Stored items
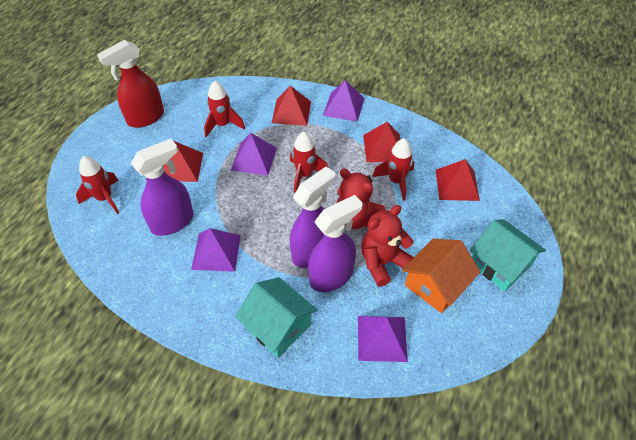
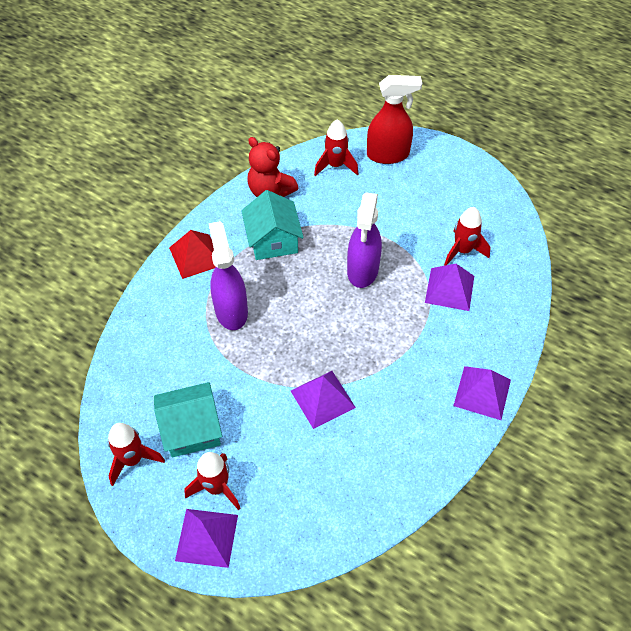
orange house: 1 -> 0
purple spray bottle: 3 -> 2
red pyramid: 4 -> 1
red teddy bear: 2 -> 1

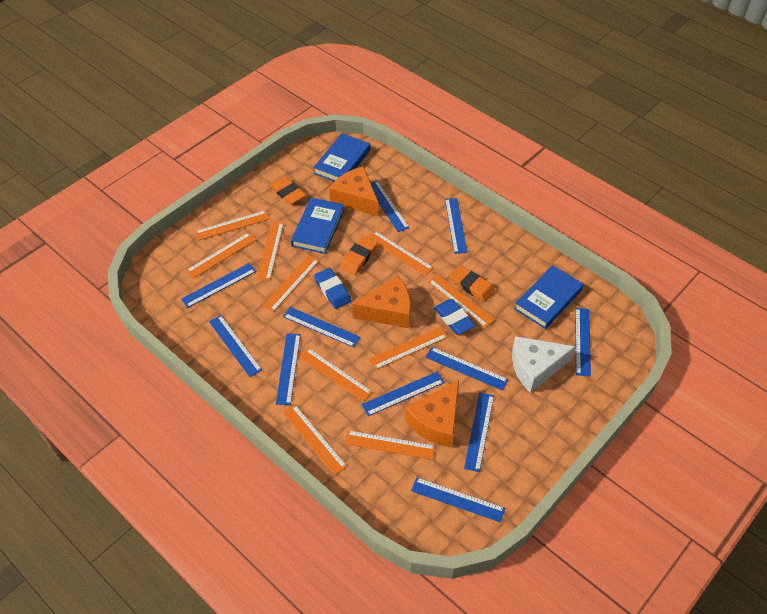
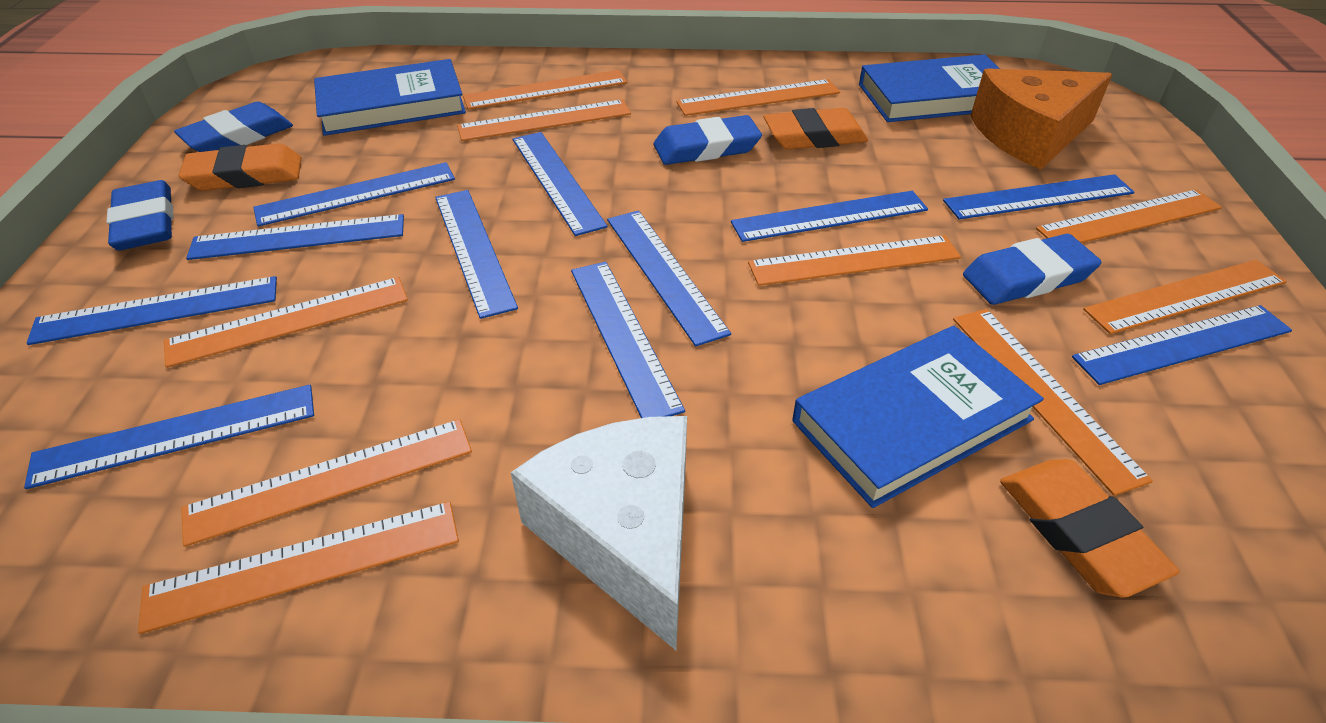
blue eraser: 2 -> 4
orange cheese: 3 -> 1

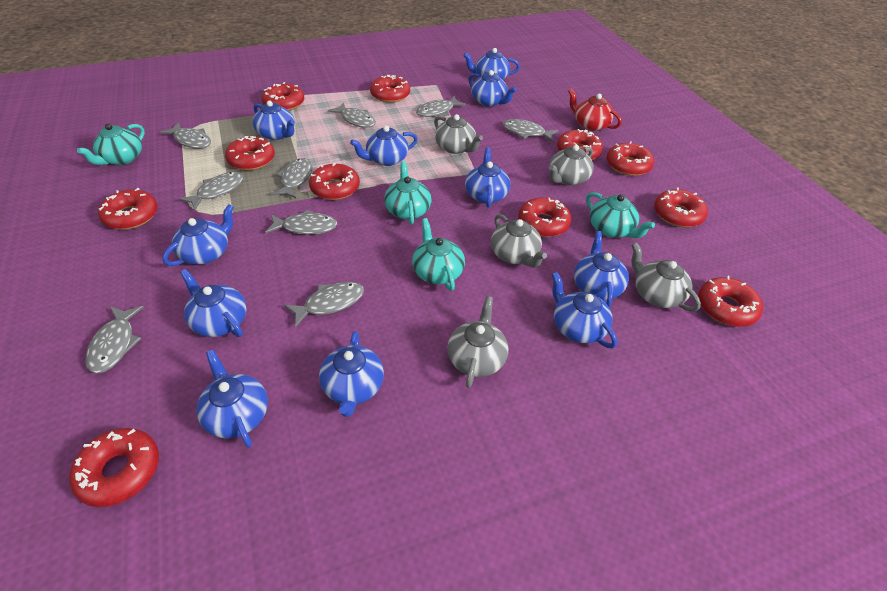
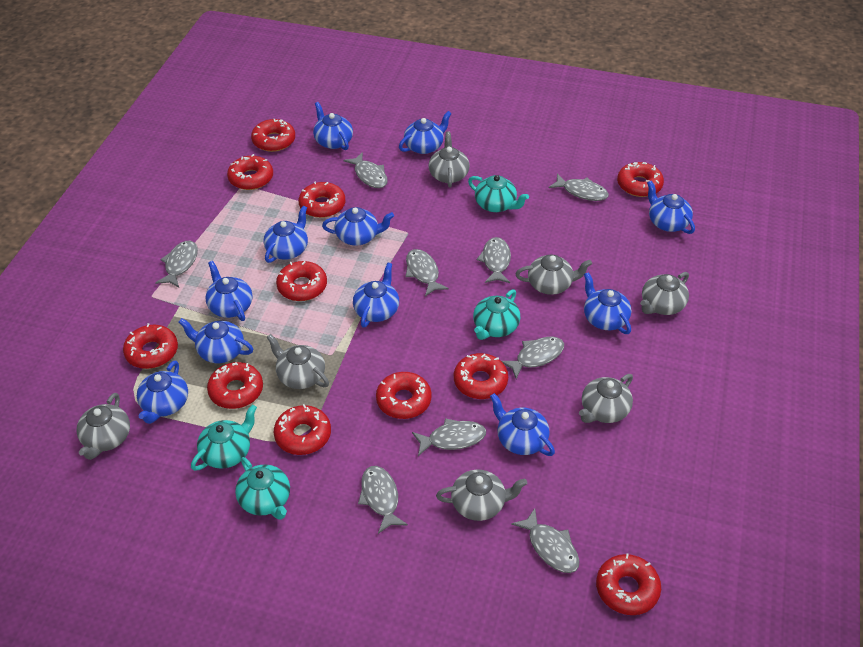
grey teapot: 5 -> 7
red teapot: 1 -> 0

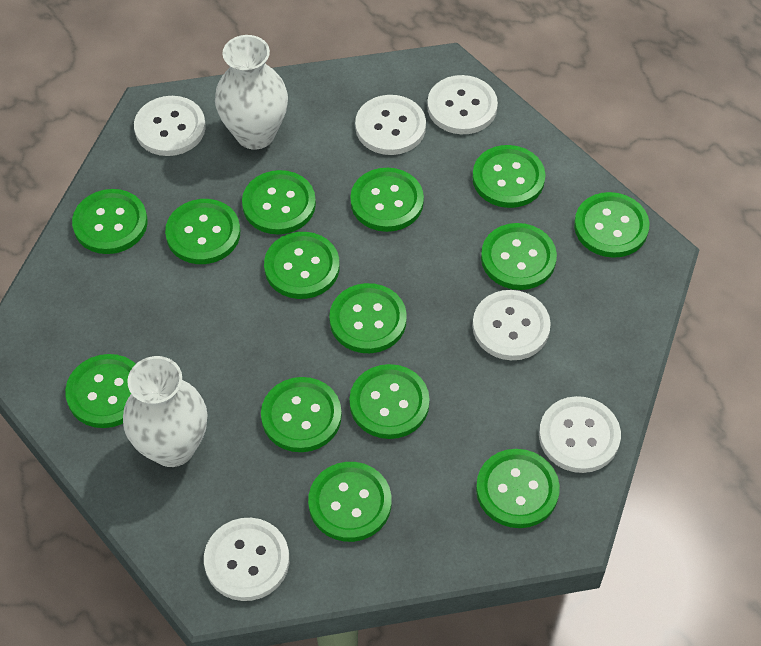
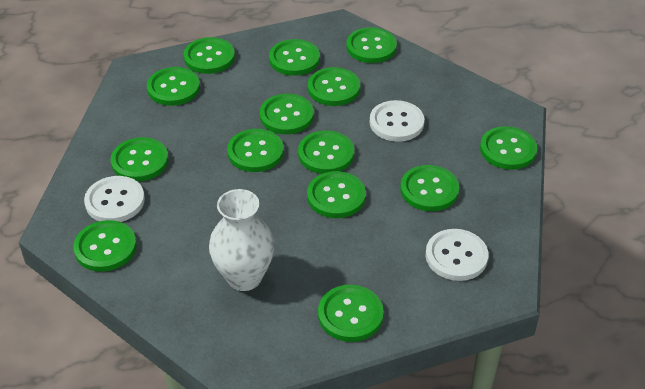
white button: 6 -> 3
white vase: 2 -> 1

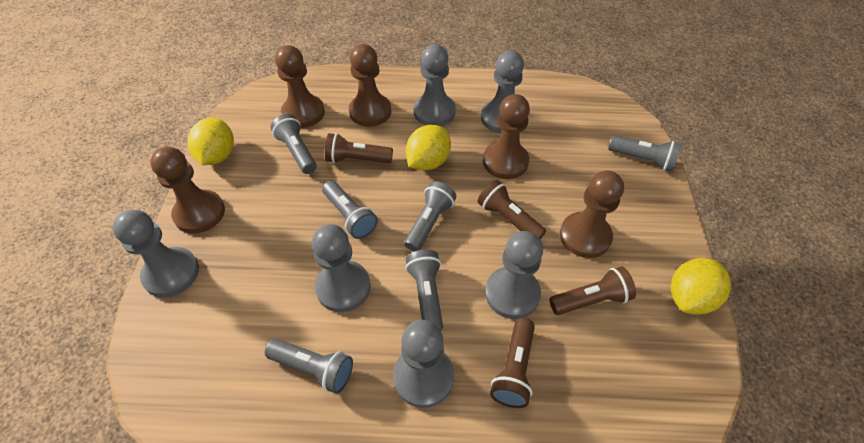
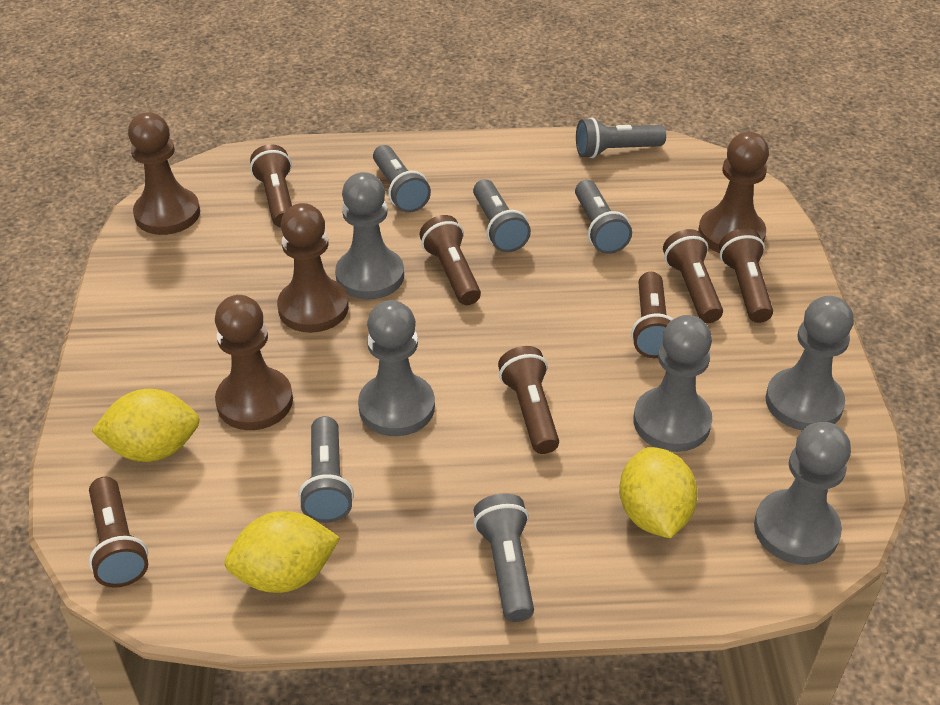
brown flashlight: 4 -> 7
brown pawn: 5 -> 4
grey pawn: 6 -> 5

> _WHAT NEEDS TO BE DONE_
All lines from the one containing "orange cheese: 3 -> 1" through the end of the data are to be written out exactly, with nothing added; skip the pictures.

> _EXERCISE SOLUTION_
orange cheese: 3 -> 1

grey teapot: 5 -> 7
red teapot: 1 -> 0

white button: 6 -> 3
white vase: 2 -> 1

brown flashlight: 4 -> 7
brown pawn: 5 -> 4
grey pawn: 6 -> 5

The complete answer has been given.